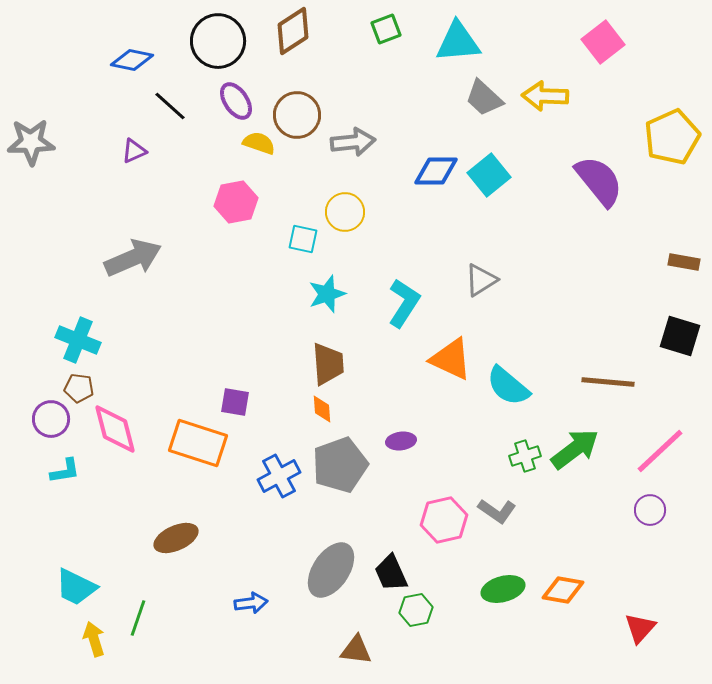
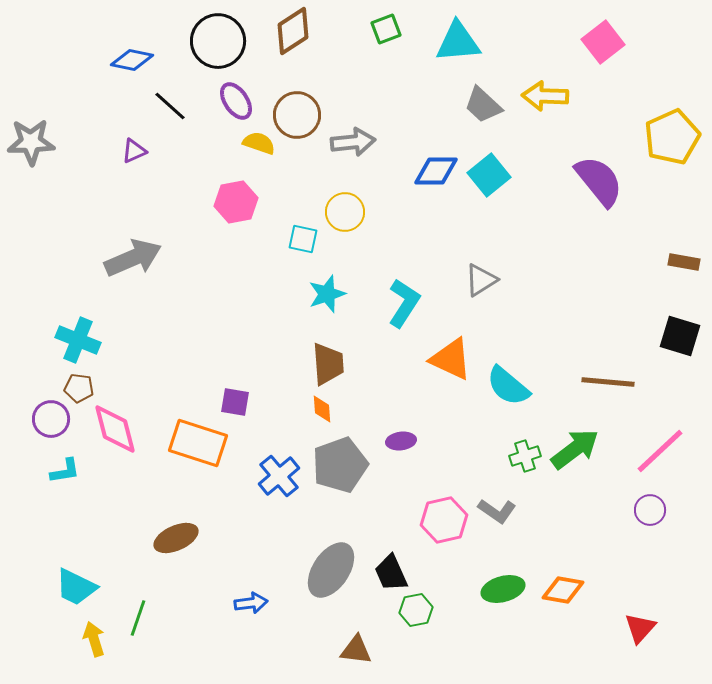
gray trapezoid at (484, 98): moved 1 px left, 7 px down
blue cross at (279, 476): rotated 12 degrees counterclockwise
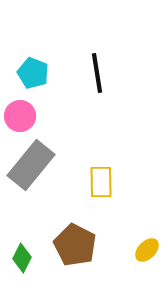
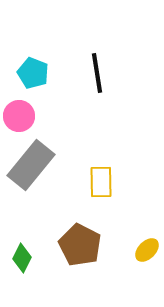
pink circle: moved 1 px left
brown pentagon: moved 5 px right
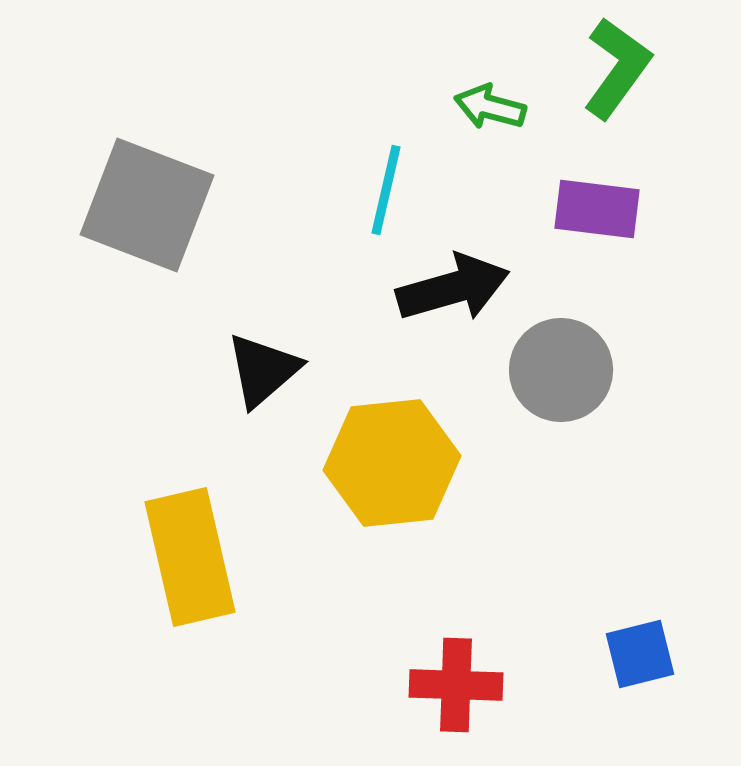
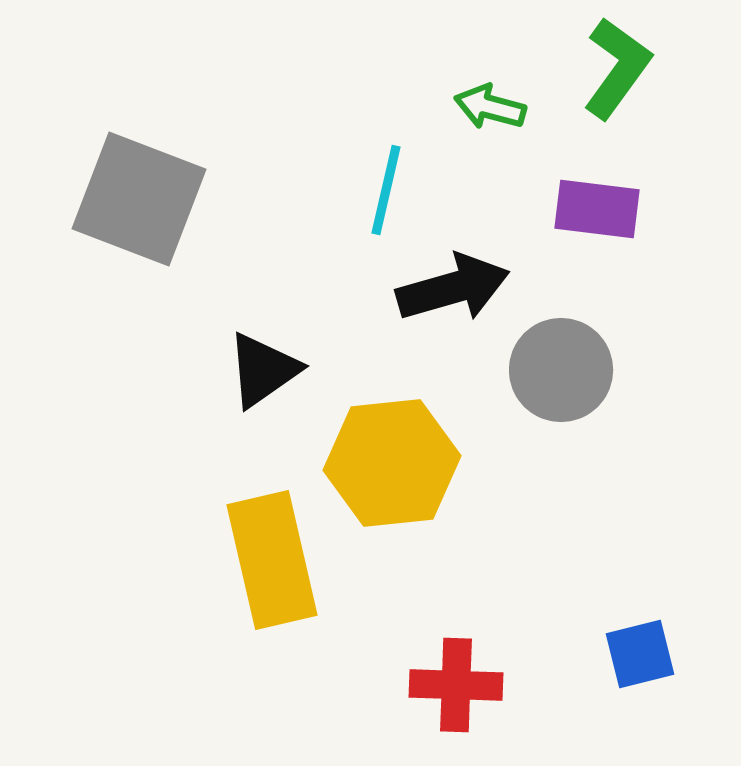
gray square: moved 8 px left, 6 px up
black triangle: rotated 6 degrees clockwise
yellow rectangle: moved 82 px right, 3 px down
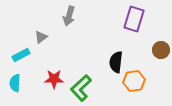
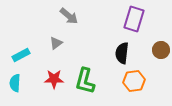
gray arrow: rotated 66 degrees counterclockwise
gray triangle: moved 15 px right, 6 px down
black semicircle: moved 6 px right, 9 px up
green L-shape: moved 4 px right, 7 px up; rotated 32 degrees counterclockwise
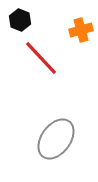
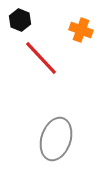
orange cross: rotated 35 degrees clockwise
gray ellipse: rotated 18 degrees counterclockwise
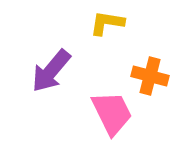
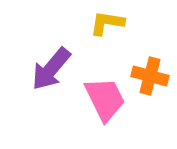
purple arrow: moved 2 px up
pink trapezoid: moved 7 px left, 14 px up
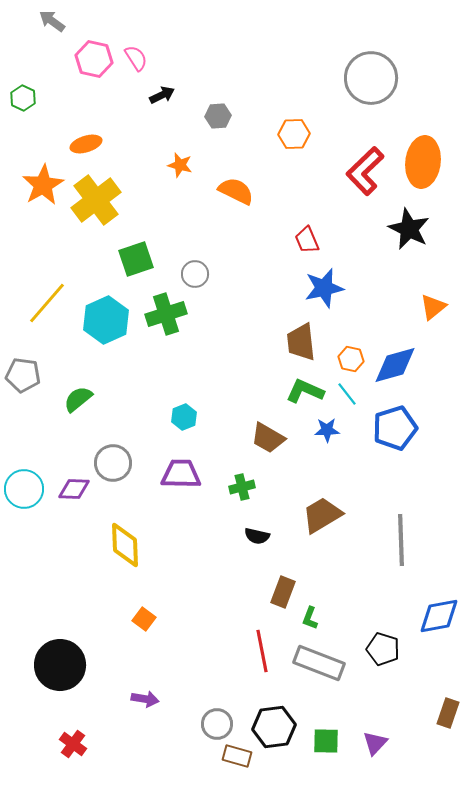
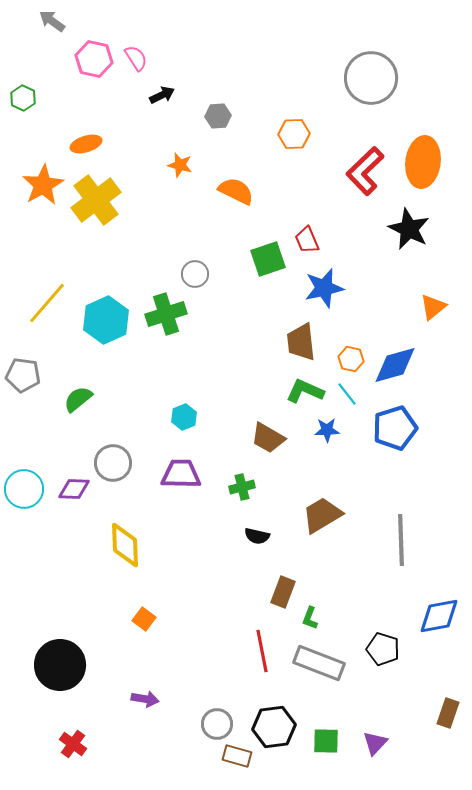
green square at (136, 259): moved 132 px right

### Exercise
Word-for-word restatement: every line from the one with "green L-shape: moved" through the final line of the data, both ends included, pictures excluded.

### Answer below
green L-shape: moved 4 px right, 7 px up; rotated 32 degrees counterclockwise
orange cross: rotated 35 degrees clockwise
gray ellipse: rotated 18 degrees counterclockwise
purple arrow: moved 2 px up
pink trapezoid: moved 7 px left, 14 px up
green square at (136, 259): moved 132 px right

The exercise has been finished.